• WHAT NEEDS TO BE DONE: Each line from the one containing "move | blue" to the end of the listing below should be repeated exactly, with no other line included.

• EXERCISE INPUTS:
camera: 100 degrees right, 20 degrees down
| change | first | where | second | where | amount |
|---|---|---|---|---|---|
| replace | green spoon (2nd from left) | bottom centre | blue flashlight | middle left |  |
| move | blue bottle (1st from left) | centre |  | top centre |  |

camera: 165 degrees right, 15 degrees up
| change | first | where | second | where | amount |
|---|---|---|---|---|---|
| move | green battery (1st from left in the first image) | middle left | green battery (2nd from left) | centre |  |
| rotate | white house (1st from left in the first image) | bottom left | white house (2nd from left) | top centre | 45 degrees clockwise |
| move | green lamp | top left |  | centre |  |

• ANSWER:
| move | blue bottle (1st from left) | centre |  | top centre |  |

camera: 165 degrees right, 15 degrees up
| change | first | where | second | where | amount |
|---|---|---|---|---|---|
| move | green battery (1st from left in the first image) | middle left | green battery (2nd from left) | centre |  |
| rotate | white house (1st from left in the first image) | bottom left | white house (2nd from left) | top centre | 45 degrees clockwise |
| move | green lamp | top left |  | centre |  |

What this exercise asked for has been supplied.